§ **REQUIRED TASK**:
Copy the records word for word from their start up to and including the line containing "the viewer's perspective?", leaving out the pictures.

···

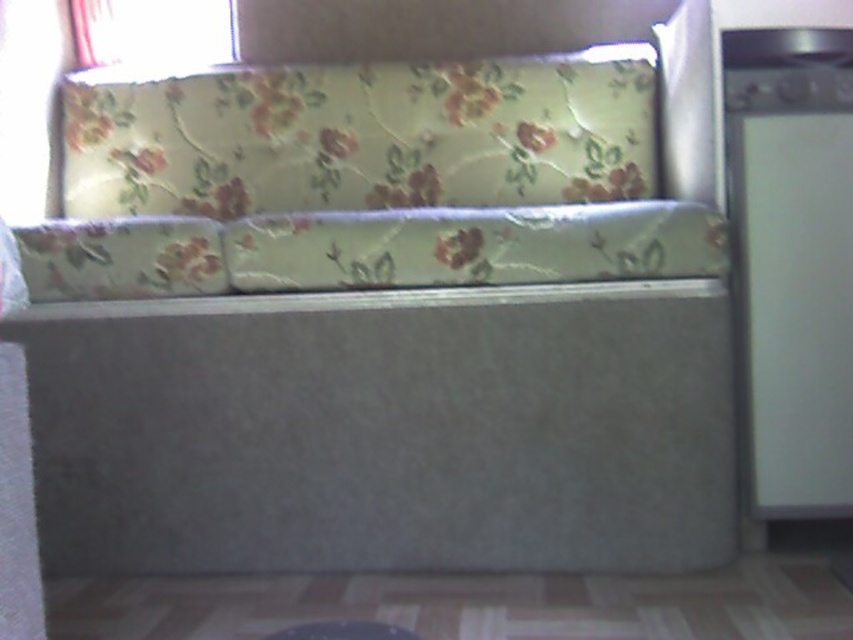
Between white matte refrigerator at right and floral fabric pillow at center, which one has less height?

floral fabric pillow at center

Between white matte refrigerator at right and floral fabric pillow at center, which one appears on the right side from the viewer's perspective?

Positioned to the right is white matte refrigerator at right.

The height and width of the screenshot is (640, 853). I want to click on white matte refrigerator at right, so click(790, 268).

Does floral fabric pillow at center have a larger size compared to white sheer curtain at upper left?

Indeed, floral fabric pillow at center has a larger size compared to white sheer curtain at upper left.

Measure the distance between point (418, 284) and camera.

Point (418, 284) is 1.50 meters away from camera.

The height and width of the screenshot is (640, 853). I want to click on floral fabric pillow at center, so click(473, 246).

Which is more to the left, white matte refrigerator at right or white sheer curtain at upper left?

white sheer curtain at upper left is more to the left.

Between white matte refrigerator at right and white sheer curtain at upper left, which one has more height?

Standing taller between the two is white matte refrigerator at right.

Is point (788, 371) in front of point (161, 26)?

Yes, it is.

Locate an element on the screen. The width and height of the screenshot is (853, 640). white matte refrigerator at right is located at coordinates (790, 268).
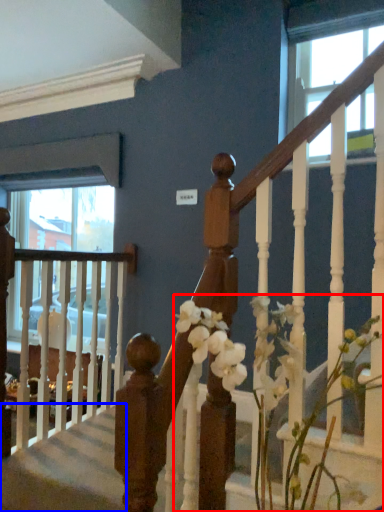
Question: Which object appears farthest to the camera in this image, floral arrangement (highlighted by a red box) or stairwell (highlighted by a blue box)?

Choices:
 (A) floral arrangement
 (B) stairwell

Answer: (B)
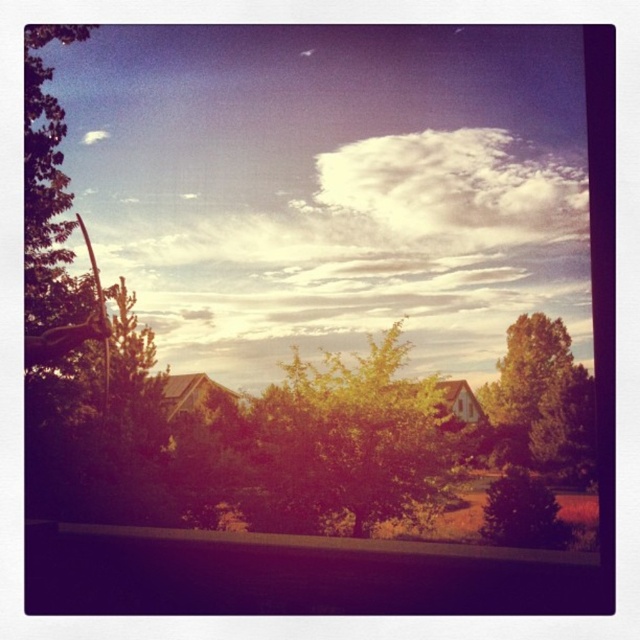
Question: Considering the relative positions of green leafy tree at right and green matte tree at lower right in the image provided, where is green leafy tree at right located with respect to green matte tree at lower right?

Choices:
 (A) above
 (B) below

Answer: (A)

Question: Does green leafy tree at right appear on the left side of green matte tree at lower right?

Choices:
 (A) yes
 (B) no

Answer: (B)

Question: Which point appears farthest from the camera in this image?

Choices:
 (A) (531, 387)
 (B) (282, 486)
 (C) (385, 221)
 (D) (540, 540)

Answer: (C)

Question: Which object is closer to the camera taking this photo?

Choices:
 (A) green matte tree at lower right
 (B) green leafy tree at right
 (C) green leafy tree at center
 (D) white fluffy cloud at upper center

Answer: (C)

Question: Can you confirm if white fluffy cloud at upper center is bigger than green leafy tree at right?

Choices:
 (A) yes
 (B) no

Answer: (B)

Question: Which point appears farthest from the camera in this image?

Choices:
 (A) (396, 412)
 (B) (499, 444)

Answer: (B)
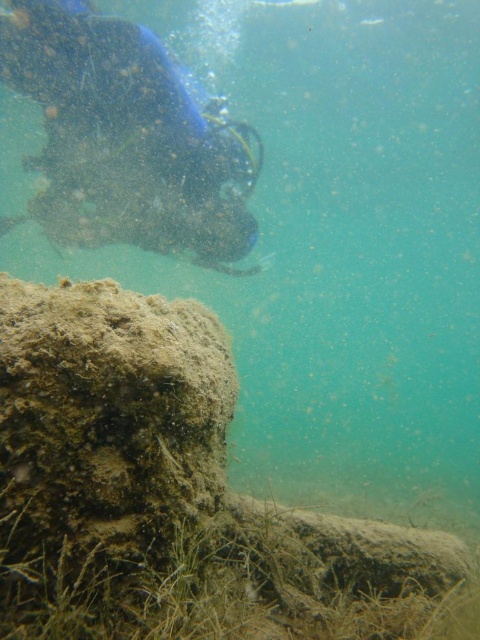
You are a scuba diver preparing to place a marker at point [106,435]. The marker is 10 cm in diameter. Can you determine if there is enough space to place it there?

At point [106,435] lies brown mossy rock at lower left. The marker cannot be placed there as the location is occupied by the rock.

You are a scuba diver preparing to take a photo of the point at coordinates (82, 355). If your camera has a maximum focus range of 1.2 meters, will you be able to capture the point clearly?

The point at coordinates (82, 355) is 1.16 meters away from the camera, which is within the maximum focus range of 1.2 meters. Therefore, you can capture the point clearly.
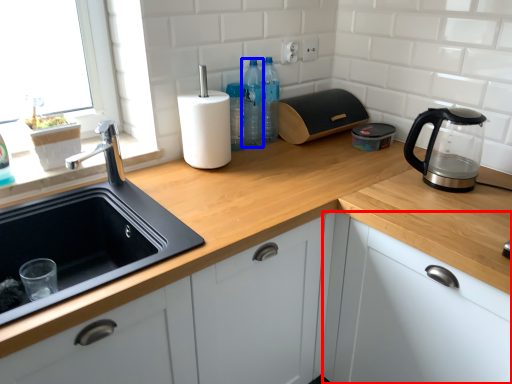
Question: Which object is closer to the camera taking this photo, cabinetry (highlighted by a red box) or bottle (highlighted by a blue box)?

Choices:
 (A) cabinetry
 (B) bottle

Answer: (A)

···

§ **RESULT FOR THIS TASK**:
Between white matte refrigerator at right and floral fabric pillow at center, which one has less height?

floral fabric pillow at center

Between white matte refrigerator at right and floral fabric pillow at center, which one appears on the right side from the viewer's perspective?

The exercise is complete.